[EXERCISE INSTRUCTIONS] The records appear below. Set down exactly each line from the one that contains "D8: zener (A W1, K IC3/RXD) -> none" through the last, both included.

(Before-and-after change data)
□ □ □ □ □

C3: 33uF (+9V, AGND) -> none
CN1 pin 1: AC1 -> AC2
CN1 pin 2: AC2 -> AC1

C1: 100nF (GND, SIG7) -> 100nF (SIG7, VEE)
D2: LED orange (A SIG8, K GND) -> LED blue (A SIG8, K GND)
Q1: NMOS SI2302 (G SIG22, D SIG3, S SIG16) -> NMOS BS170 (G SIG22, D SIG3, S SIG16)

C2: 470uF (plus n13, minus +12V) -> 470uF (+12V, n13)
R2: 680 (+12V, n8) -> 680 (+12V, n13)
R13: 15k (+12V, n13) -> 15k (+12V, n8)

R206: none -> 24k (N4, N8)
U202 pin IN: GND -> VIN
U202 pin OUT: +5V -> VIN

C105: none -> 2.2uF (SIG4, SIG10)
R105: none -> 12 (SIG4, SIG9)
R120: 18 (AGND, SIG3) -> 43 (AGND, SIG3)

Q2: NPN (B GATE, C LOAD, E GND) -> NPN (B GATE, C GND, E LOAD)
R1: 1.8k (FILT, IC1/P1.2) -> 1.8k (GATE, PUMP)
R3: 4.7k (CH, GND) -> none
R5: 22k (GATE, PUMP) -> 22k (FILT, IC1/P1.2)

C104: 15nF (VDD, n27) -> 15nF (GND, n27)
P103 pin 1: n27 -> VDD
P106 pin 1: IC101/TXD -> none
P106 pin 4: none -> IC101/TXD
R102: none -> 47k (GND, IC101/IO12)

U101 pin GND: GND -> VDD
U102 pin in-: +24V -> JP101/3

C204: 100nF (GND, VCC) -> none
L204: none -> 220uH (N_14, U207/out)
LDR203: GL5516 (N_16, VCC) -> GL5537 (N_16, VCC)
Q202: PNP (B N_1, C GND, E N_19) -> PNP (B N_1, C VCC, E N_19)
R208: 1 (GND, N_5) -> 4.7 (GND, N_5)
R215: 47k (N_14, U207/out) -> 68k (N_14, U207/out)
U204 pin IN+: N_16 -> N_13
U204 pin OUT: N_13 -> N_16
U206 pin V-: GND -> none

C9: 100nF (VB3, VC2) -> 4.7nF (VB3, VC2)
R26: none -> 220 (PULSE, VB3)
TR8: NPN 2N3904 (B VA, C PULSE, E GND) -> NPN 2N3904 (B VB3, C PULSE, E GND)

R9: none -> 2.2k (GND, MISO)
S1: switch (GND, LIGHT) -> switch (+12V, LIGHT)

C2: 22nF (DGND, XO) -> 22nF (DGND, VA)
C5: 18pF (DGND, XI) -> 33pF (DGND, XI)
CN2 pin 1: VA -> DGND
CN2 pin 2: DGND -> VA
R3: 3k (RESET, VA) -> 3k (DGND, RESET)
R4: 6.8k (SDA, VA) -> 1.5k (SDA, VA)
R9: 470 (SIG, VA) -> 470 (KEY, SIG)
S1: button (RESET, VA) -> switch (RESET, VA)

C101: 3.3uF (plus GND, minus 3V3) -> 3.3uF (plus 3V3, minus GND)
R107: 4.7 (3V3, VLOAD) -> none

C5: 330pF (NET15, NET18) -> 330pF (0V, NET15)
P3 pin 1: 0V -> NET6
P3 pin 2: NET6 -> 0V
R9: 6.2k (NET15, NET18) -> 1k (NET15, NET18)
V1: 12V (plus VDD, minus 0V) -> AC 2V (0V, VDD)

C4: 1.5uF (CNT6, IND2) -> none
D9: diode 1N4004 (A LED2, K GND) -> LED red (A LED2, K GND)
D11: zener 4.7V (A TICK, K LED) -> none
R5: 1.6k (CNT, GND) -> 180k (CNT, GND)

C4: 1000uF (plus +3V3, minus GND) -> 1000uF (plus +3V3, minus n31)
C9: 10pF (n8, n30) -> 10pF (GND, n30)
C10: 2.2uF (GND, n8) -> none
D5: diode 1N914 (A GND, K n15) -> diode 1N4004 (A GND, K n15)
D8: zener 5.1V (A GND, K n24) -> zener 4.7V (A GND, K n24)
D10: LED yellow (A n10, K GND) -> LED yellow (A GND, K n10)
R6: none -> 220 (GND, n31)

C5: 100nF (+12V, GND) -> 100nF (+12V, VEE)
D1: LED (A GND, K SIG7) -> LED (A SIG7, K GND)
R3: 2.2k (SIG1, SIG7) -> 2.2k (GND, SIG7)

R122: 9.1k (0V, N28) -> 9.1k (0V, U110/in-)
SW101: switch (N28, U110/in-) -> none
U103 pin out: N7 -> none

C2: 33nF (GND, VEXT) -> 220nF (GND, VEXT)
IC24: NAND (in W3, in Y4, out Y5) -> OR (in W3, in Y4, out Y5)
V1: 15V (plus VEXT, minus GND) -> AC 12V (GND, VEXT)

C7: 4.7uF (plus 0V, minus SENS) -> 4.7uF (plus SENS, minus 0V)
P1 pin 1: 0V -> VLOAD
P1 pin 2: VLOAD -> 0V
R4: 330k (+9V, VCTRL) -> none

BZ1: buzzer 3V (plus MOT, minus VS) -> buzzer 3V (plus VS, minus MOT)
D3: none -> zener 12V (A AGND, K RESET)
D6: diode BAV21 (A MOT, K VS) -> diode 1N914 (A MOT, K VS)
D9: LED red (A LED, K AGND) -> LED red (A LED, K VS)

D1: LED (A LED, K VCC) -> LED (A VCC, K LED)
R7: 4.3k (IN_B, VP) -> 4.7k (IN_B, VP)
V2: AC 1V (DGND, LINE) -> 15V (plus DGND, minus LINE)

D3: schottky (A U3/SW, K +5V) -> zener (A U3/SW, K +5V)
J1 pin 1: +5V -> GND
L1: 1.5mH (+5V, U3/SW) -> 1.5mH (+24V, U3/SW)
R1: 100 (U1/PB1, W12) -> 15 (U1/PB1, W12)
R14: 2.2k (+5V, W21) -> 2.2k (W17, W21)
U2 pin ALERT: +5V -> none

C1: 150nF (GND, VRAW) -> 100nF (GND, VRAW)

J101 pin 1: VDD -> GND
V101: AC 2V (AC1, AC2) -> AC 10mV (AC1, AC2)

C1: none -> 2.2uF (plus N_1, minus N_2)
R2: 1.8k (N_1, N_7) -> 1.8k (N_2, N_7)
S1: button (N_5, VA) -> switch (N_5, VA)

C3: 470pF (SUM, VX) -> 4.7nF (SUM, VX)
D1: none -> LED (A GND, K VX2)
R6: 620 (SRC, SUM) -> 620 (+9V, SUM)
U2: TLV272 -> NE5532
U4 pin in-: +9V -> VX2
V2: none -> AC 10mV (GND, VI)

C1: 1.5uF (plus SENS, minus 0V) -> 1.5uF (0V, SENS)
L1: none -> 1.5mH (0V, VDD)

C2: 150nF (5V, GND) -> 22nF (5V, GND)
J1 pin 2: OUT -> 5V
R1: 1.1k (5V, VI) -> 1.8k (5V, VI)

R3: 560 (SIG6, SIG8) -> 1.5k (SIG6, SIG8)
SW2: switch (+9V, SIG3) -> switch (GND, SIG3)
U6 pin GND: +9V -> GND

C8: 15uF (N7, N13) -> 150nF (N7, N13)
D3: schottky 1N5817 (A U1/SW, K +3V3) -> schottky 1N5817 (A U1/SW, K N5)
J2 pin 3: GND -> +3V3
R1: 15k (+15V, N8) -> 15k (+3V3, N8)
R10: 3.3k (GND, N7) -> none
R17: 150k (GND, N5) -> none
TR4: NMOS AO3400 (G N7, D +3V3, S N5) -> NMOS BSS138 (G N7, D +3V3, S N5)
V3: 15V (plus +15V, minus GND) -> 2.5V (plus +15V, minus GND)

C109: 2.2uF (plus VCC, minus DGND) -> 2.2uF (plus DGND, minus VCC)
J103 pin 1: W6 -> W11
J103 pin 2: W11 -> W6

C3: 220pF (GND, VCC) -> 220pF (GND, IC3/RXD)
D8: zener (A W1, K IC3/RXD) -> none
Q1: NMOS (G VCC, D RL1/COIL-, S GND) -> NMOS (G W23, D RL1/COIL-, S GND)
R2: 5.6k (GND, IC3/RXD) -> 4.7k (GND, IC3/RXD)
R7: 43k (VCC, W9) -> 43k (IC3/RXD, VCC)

□ □ □ □ □

[SOLUTION]
D8: zener (A W1, K IC3/RXD) -> none
Q1: NMOS (G VCC, D RL1/COIL-, S GND) -> NMOS (G W23, D RL1/COIL-, S GND)
R2: 5.6k (GND, IC3/RXD) -> 4.7k (GND, IC3/RXD)
R7: 43k (VCC, W9) -> 43k (IC3/RXD, VCC)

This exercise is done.